Write the records out once more, exactly as they appear below.

[RECORD EXCERPTS — start]

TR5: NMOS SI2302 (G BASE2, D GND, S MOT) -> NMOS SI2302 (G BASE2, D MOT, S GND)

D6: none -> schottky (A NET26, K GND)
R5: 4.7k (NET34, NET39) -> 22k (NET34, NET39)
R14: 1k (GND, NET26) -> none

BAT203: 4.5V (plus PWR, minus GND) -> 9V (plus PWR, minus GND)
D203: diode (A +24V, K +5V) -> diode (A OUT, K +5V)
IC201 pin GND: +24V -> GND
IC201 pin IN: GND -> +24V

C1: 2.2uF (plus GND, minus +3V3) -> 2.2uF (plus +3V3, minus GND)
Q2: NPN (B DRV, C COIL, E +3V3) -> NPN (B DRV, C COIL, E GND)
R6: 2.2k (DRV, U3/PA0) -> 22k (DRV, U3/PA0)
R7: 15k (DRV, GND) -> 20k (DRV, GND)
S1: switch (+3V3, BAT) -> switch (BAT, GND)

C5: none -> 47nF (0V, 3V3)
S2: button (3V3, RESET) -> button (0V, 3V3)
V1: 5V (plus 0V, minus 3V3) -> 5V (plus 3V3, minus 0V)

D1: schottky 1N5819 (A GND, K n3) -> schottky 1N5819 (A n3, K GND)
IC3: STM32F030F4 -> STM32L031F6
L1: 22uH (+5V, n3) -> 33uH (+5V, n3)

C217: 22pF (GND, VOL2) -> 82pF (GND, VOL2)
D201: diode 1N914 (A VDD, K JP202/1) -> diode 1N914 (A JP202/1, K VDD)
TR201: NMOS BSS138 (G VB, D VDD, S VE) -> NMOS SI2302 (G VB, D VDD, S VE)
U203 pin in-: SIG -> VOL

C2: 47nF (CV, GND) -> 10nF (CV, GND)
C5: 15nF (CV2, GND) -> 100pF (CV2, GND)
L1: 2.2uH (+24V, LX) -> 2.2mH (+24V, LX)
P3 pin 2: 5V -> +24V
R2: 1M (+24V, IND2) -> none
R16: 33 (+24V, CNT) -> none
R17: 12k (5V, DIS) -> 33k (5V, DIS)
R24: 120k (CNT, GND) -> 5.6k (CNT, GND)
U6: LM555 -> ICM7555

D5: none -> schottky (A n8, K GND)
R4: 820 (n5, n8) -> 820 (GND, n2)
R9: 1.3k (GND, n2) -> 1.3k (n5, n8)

[RECORD EXCERPTS — finish]

### [SOLVED EXERCISE]
TR5: NMOS SI2302 (G BASE2, D GND, S MOT) -> NMOS SI2302 (G BASE2, D MOT, S GND)

D6: none -> schottky (A NET26, K GND)
R5: 4.7k (NET34, NET39) -> 22k (NET34, NET39)
R14: 1k (GND, NET26) -> none

BAT203: 4.5V (plus PWR, minus GND) -> 9V (plus PWR, minus GND)
D203: diode (A +24V, K +5V) -> diode (A OUT, K +5V)
IC201 pin GND: +24V -> GND
IC201 pin IN: GND -> +24V

C1: 2.2uF (plus GND, minus +3V3) -> 2.2uF (plus +3V3, minus GND)
Q2: NPN (B DRV, C COIL, E +3V3) -> NPN (B DRV, C COIL, E GND)
R6: 2.2k (DRV, U3/PA0) -> 22k (DRV, U3/PA0)
R7: 15k (DRV, GND) -> 20k (DRV, GND)
S1: switch (+3V3, BAT) -> switch (BAT, GND)

C5: none -> 47nF (0V, 3V3)
S2: button (3V3, RESET) -> button (0V, 3V3)
V1: 5V (plus 0V, minus 3V3) -> 5V (plus 3V3, minus 0V)

D1: schottky 1N5819 (A GND, K n3) -> schottky 1N5819 (A n3, K GND)
IC3: STM32F030F4 -> STM32L031F6
L1: 22uH (+5V, n3) -> 33uH (+5V, n3)

C217: 22pF (GND, VOL2) -> 82pF (GND, VOL2)
D201: diode 1N914 (A VDD, K JP202/1) -> diode 1N914 (A JP202/1, K VDD)
TR201: NMOS BSS138 (G VB, D VDD, S VE) -> NMOS SI2302 (G VB, D VDD, S VE)
U203 pin in-: SIG -> VOL

C2: 47nF (CV, GND) -> 10nF (CV, GND)
C5: 15nF (CV2, GND) -> 100pF (CV2, GND)
L1: 2.2uH (+24V, LX) -> 2.2mH (+24V, LX)
P3 pin 2: 5V -> +24V
R2: 1M (+24V, IND2) -> none
R16: 33 (+24V, CNT) -> none
R17: 12k (5V, DIS) -> 33k (5V, DIS)
R24: 120k (CNT, GND) -> 5.6k (CNT, GND)
U6: LM555 -> ICM7555

D5: none -> schottky (A n8, K GND)
R4: 820 (n5, n8) -> 820 (GND, n2)
R9: 1.3k (GND, n2) -> 1.3k (n5, n8)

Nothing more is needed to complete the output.